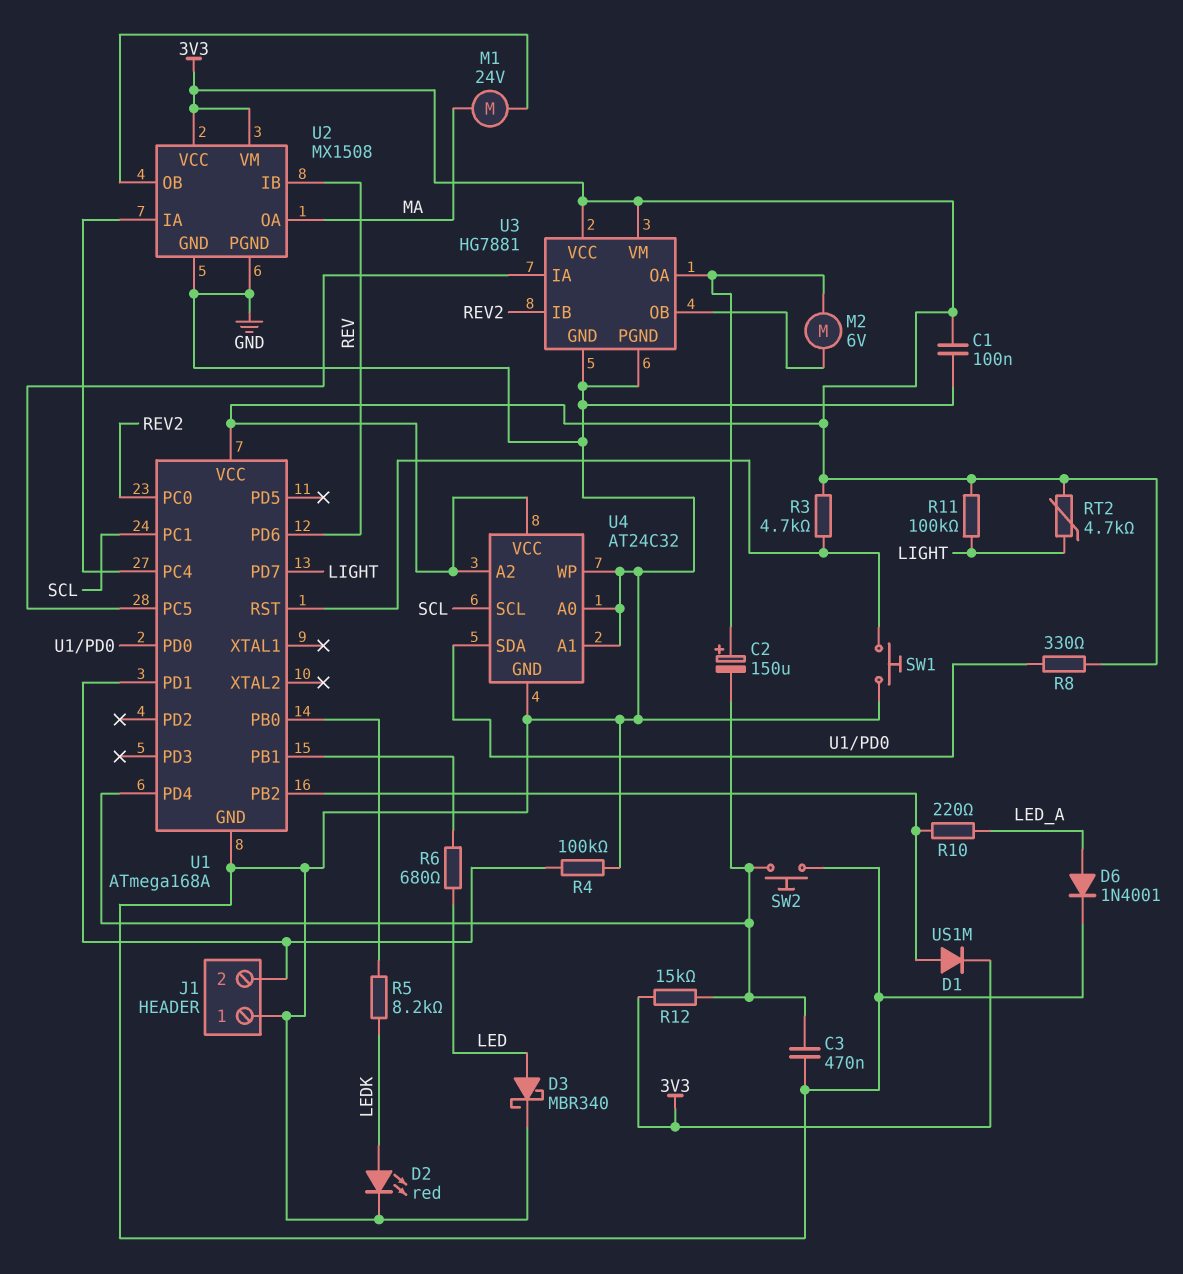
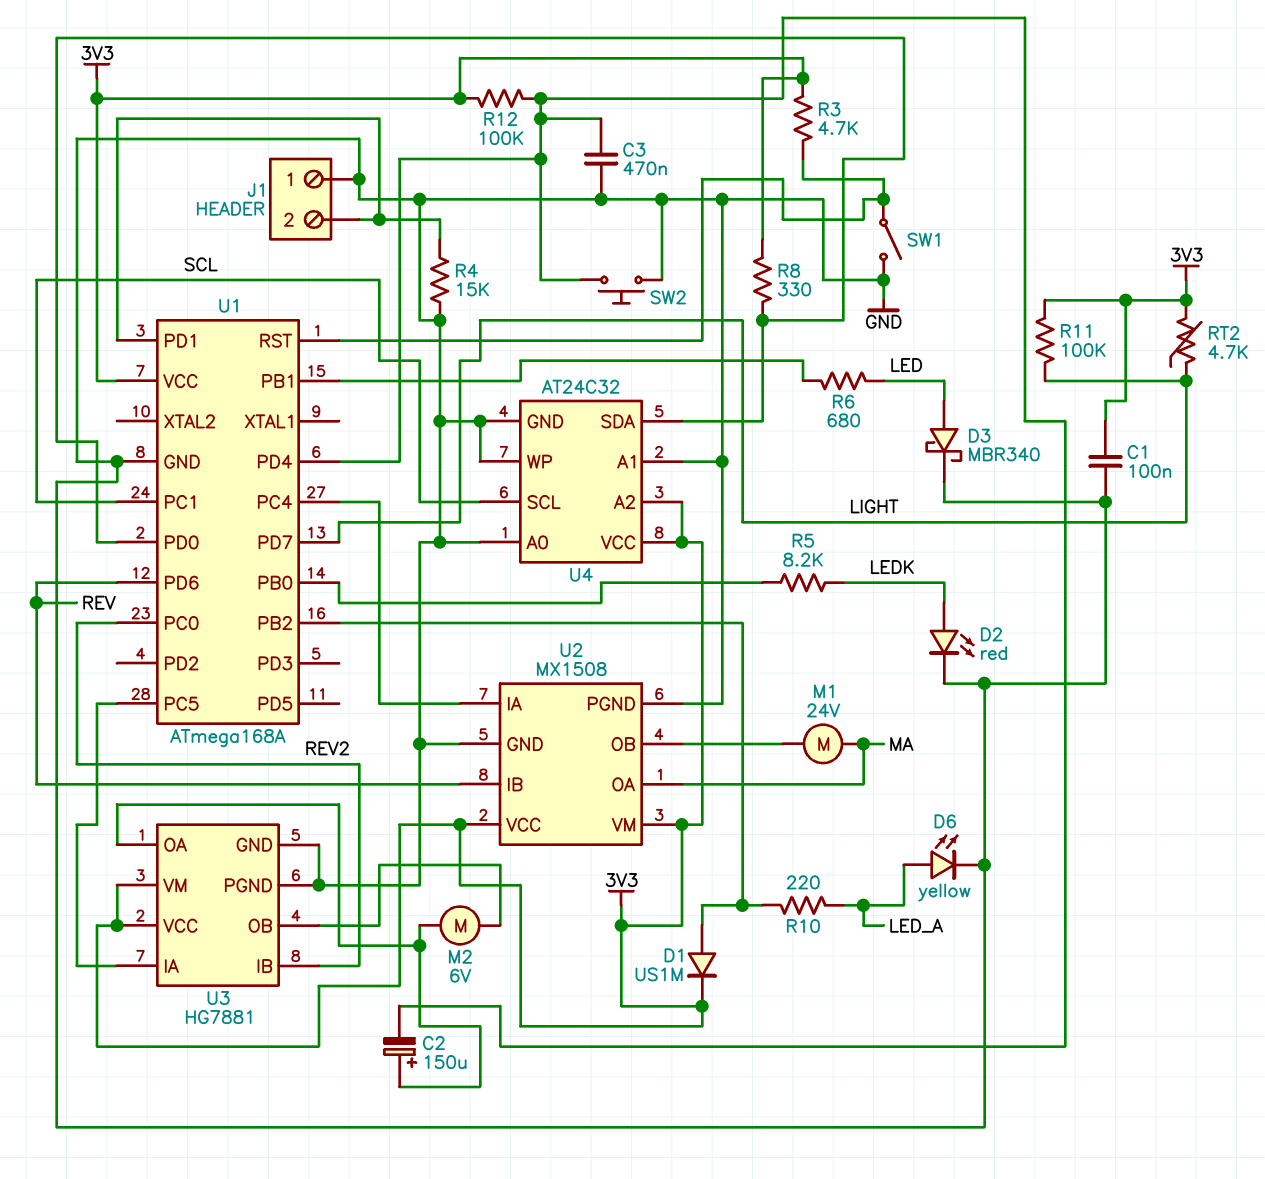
D6: diode 1N4001 (A LED_A, K GND) -> LED yellow (A LED_A, K GND)
R4: 100k (GND, J1/2) -> 15k (GND, J1/2)
R12: 15k (3V3, U1/PD4) -> 100k (3V3, U1/PD4)
SW1: button (GND, U1/RST) -> switch (GND, U1/RST)

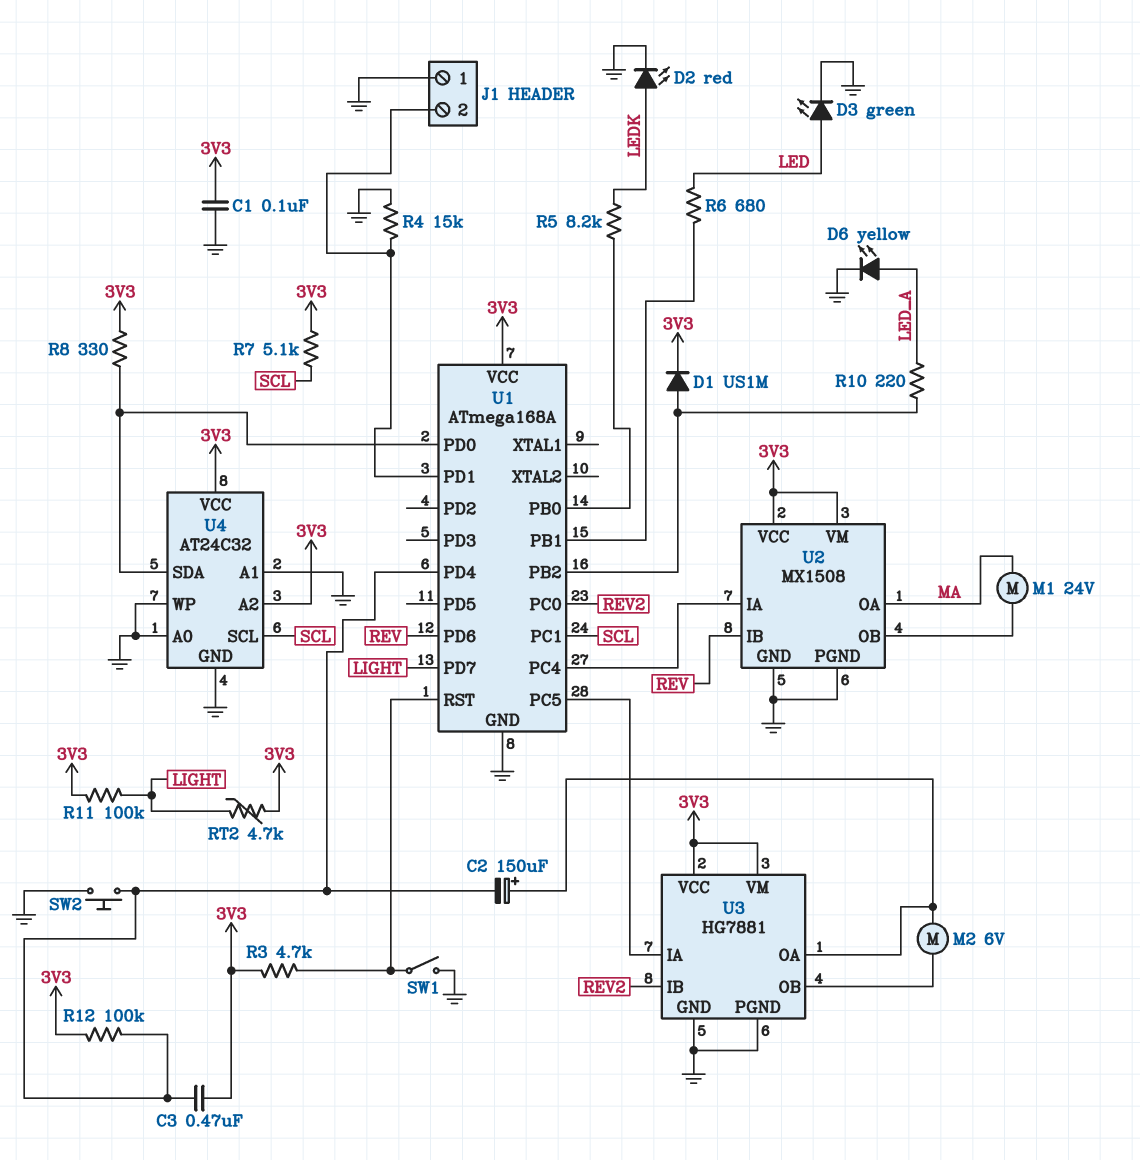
C3: 470nF (GND, U1/PD4) -> 470nF (3V3, U1/PD4)
D3: schottky MBR340 (A LED, K GND) -> LED green (A LED, K GND)
R7: none -> 5.1k (3V3, SCL)

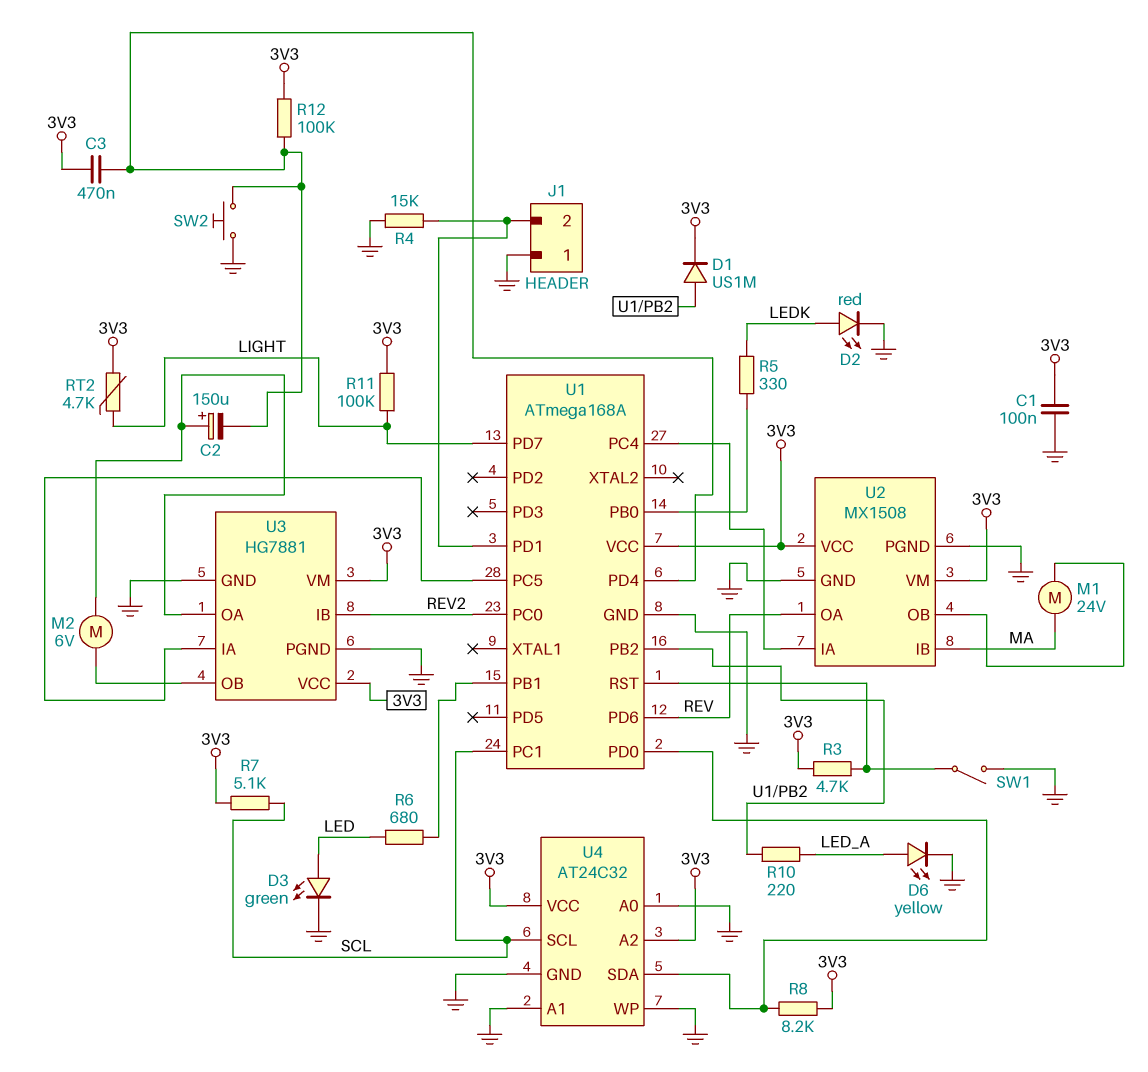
R5: 8.2k (LEDK, U1/PB0) -> 330 (LEDK, U1/PB0)
R8: 330 (3V3, U1/PD0) -> 8.2k (3V3, U1/PD0)
U2 pin IB: REV -> MA
U2 pin OA: MA -> REV

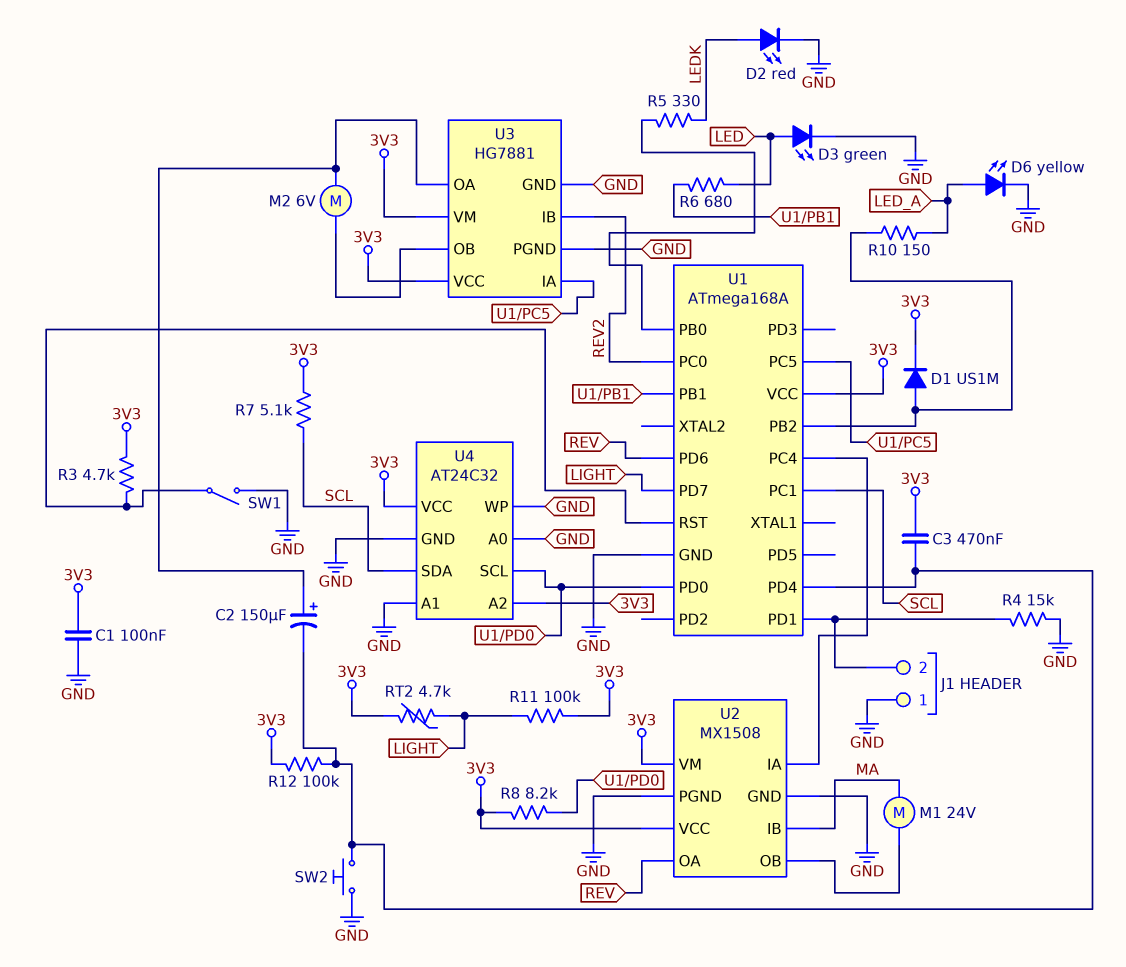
R10: 220 (LED_A, U1/PB2) -> 150 (LED_A, U1/PB2)
U4 pin SCL: SCL -> U1/PD0
U4 pin SDA: U1/PD0 -> SCL

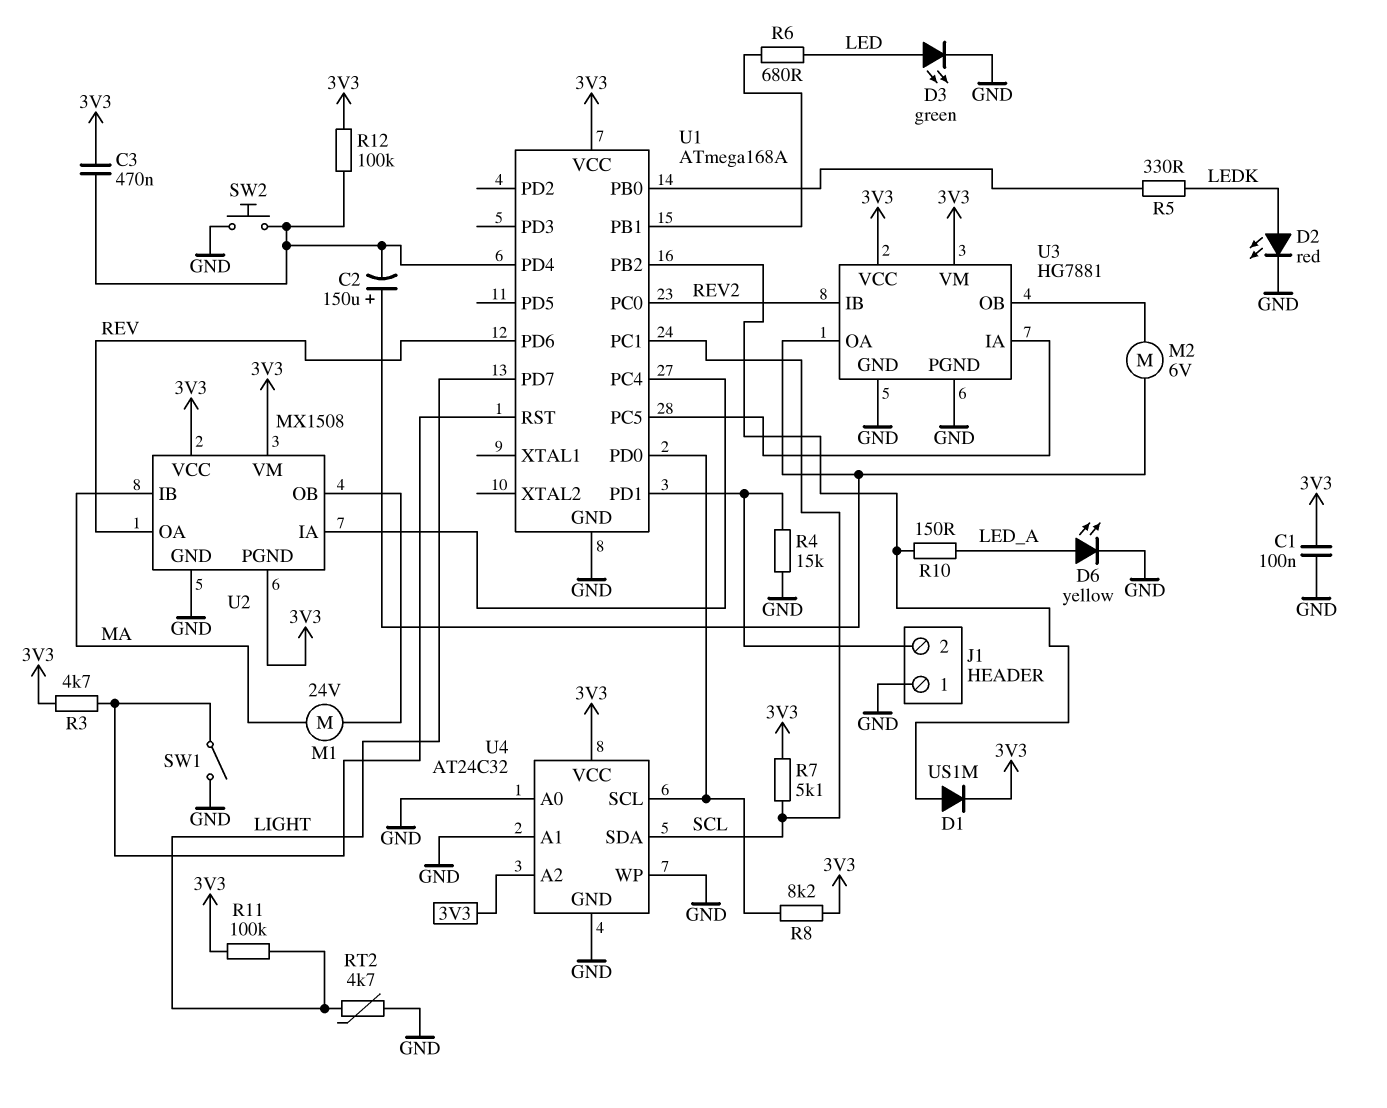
RT2: 4.7k (3V3, LIGHT) -> 4.7k (GND, LIGHT)
U2 pin PGND: GND -> 3V3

--- --- ---

Please transcribe, with no additions, the lines starting at the one that contains "R4: 100k (GND, J1/2) -> 15k (GND, J1/2)" and running through the last line of the entries, inclusive. Leave the pictures out.

R4: 100k (GND, J1/2) -> 15k (GND, J1/2)
R12: 15k (3V3, U1/PD4) -> 100k (3V3, U1/PD4)
SW1: button (GND, U1/RST) -> switch (GND, U1/RST)

C3: 470nF (GND, U1/PD4) -> 470nF (3V3, U1/PD4)
D3: schottky MBR340 (A LED, K GND) -> LED green (A LED, K GND)
R7: none -> 5.1k (3V3, SCL)

R5: 8.2k (LEDK, U1/PB0) -> 330 (LEDK, U1/PB0)
R8: 330 (3V3, U1/PD0) -> 8.2k (3V3, U1/PD0)
U2 pin IB: REV -> MA
U2 pin OA: MA -> REV

R10: 220 (LED_A, U1/PB2) -> 150 (LED_A, U1/PB2)
U4 pin SCL: SCL -> U1/PD0
U4 pin SDA: U1/PD0 -> SCL

RT2: 4.7k (3V3, LIGHT) -> 4.7k (GND, LIGHT)
U2 pin PGND: GND -> 3V3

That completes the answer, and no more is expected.